───── COLLECTED MATERIAL

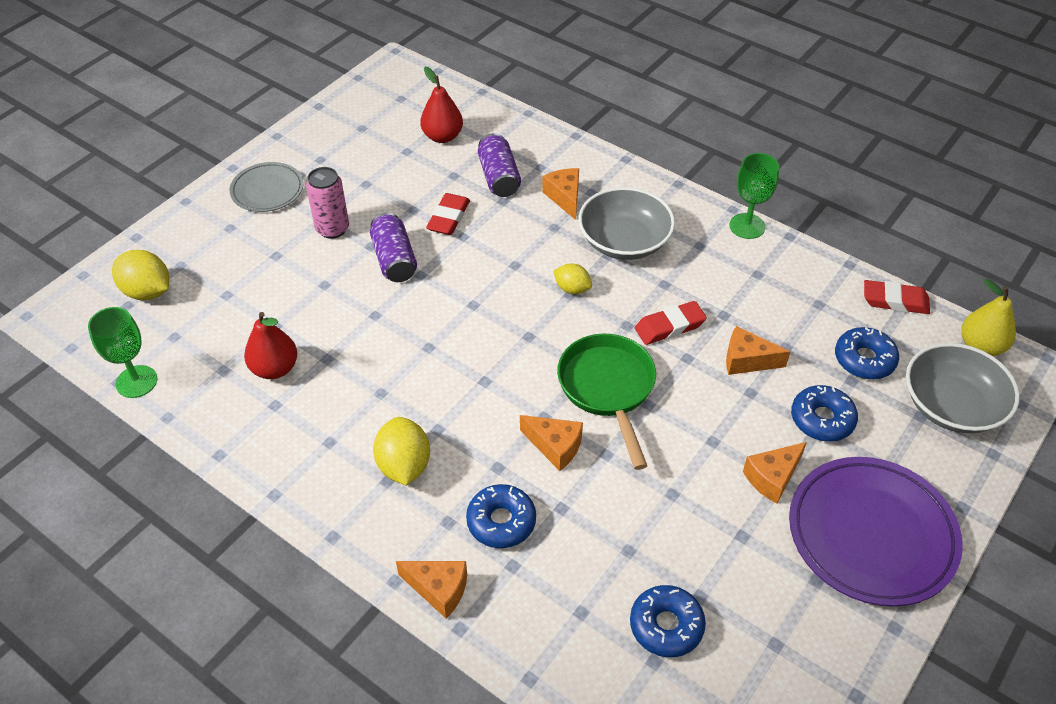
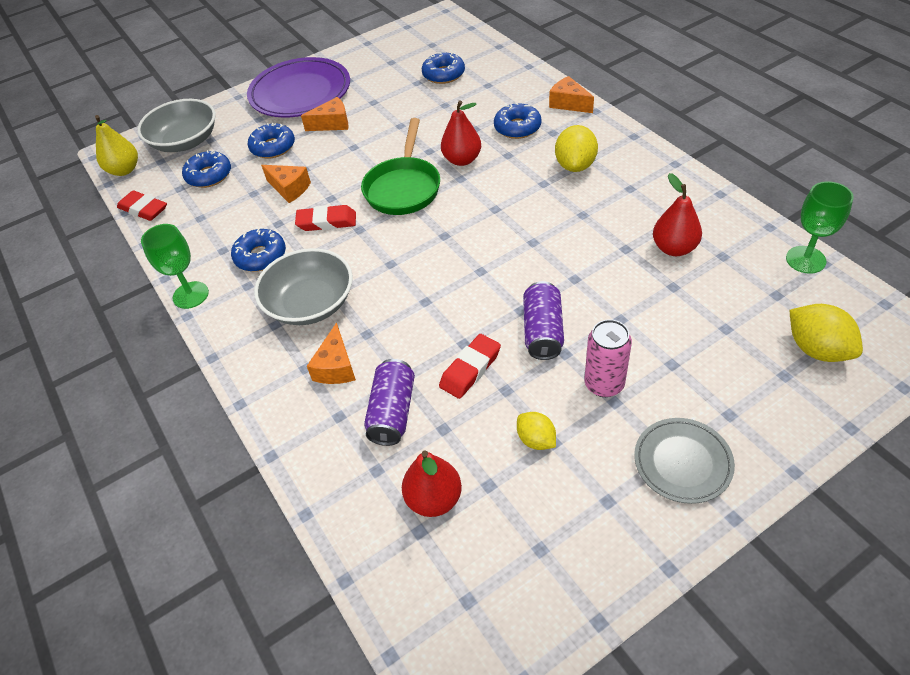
camera: 155 degrees left, 0 degrees up
(555, 447) = (462, 160): orange cheese -> red pear
(572, 289) = (385, 268): yellow lemon -> yellow lemon (536, 440)
(711, 275) = (260, 256): none -> blue donut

──────────

TASK ITEM —
Output nothing but the lines from the one with "(572, 289) = (385, 268): yellow" through the last line above, each exactly as it stands.

THE ANSWER —
(572, 289) = (385, 268): yellow lemon -> yellow lemon (536, 440)
(711, 275) = (260, 256): none -> blue donut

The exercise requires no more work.